__Data for this exercise__:
*****
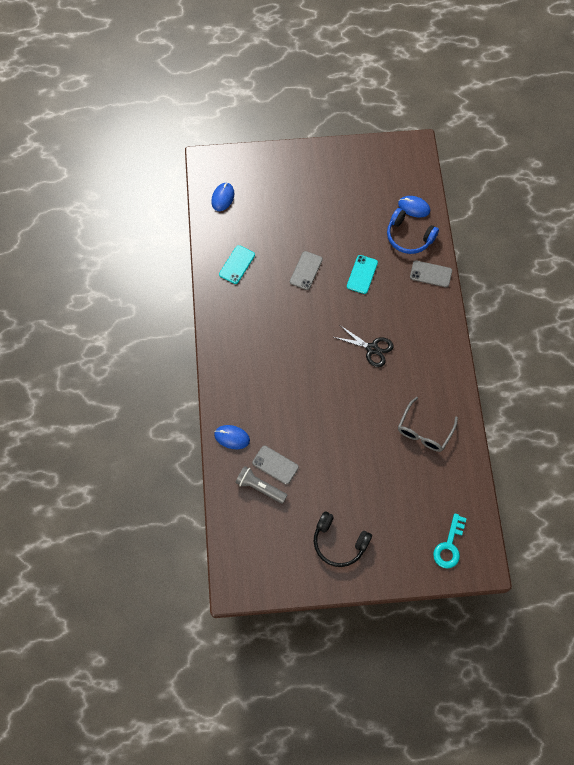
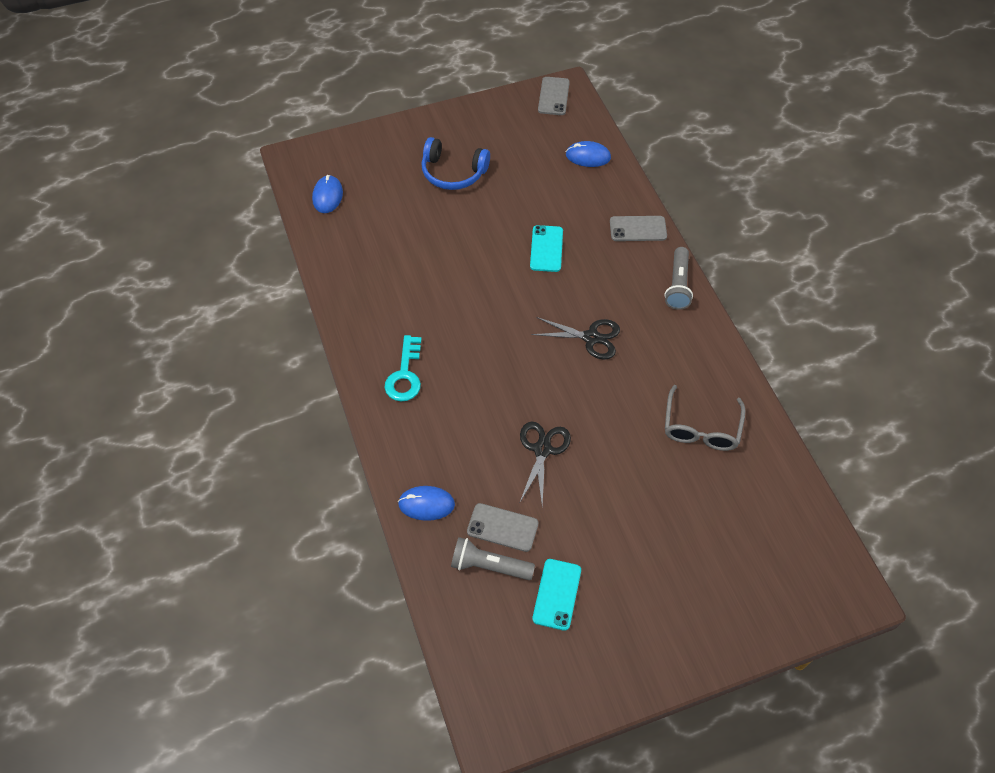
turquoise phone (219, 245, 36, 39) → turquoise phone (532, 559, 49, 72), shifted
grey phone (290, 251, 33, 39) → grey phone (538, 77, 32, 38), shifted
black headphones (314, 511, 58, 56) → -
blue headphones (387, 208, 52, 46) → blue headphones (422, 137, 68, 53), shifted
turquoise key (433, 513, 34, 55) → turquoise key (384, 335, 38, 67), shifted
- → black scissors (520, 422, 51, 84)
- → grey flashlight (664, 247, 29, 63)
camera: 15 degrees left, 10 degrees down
*****
__Task requirements__: Check each line of the listing above. Copy it if it holds the string "shifted".

__Worked solution__:
turquoise phone (219, 245, 36, 39) → turquoise phone (532, 559, 49, 72), shifted
grey phone (290, 251, 33, 39) → grey phone (538, 77, 32, 38), shifted
blue headphones (387, 208, 52, 46) → blue headphones (422, 137, 68, 53), shifted
turquoise key (433, 513, 34, 55) → turquoise key (384, 335, 38, 67), shifted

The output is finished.